[Start of section]
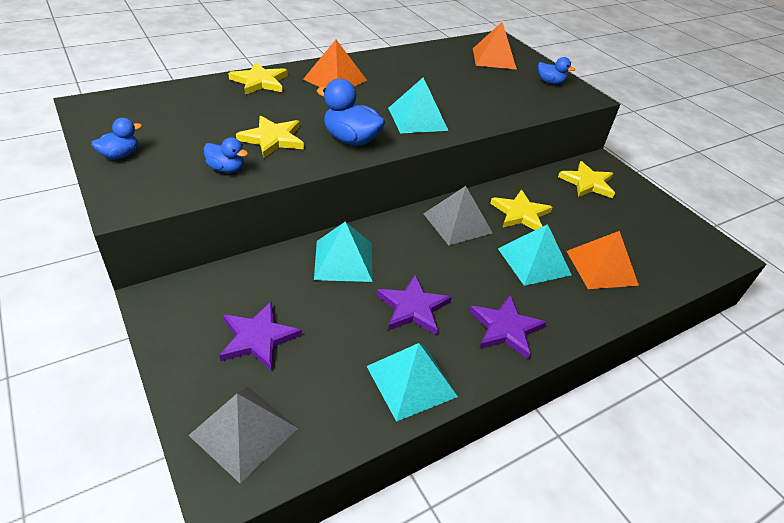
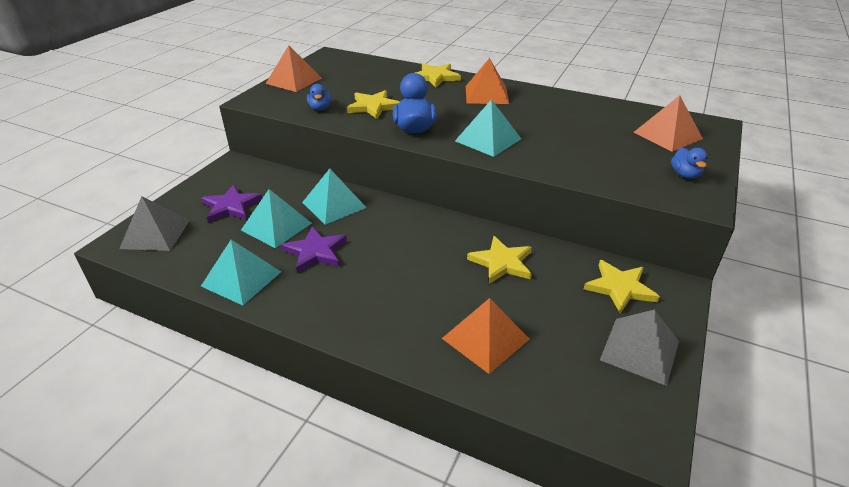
camera: 60 degrees right, 5 degrees down
(120, 155) = (293, 80): blue duck -> orange pyramid
(457, 223) = (441, 235): grey pyramid -> grey pyramid (640, 350)
(505, 328) = (337, 304): purple star -> none
(534, 261) = (441, 292): turquoise pyramid -> turquoise pyramid (276, 226)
[End of section]
» Work required
Copy every record exactly, leaving the pictures out.

» Task answer
camera: 60 degrees right, 5 degrees down
(120, 155) = (293, 80): blue duck -> orange pyramid
(457, 223) = (441, 235): grey pyramid -> grey pyramid (640, 350)
(505, 328) = (337, 304): purple star -> none
(534, 261) = (441, 292): turquoise pyramid -> turquoise pyramid (276, 226)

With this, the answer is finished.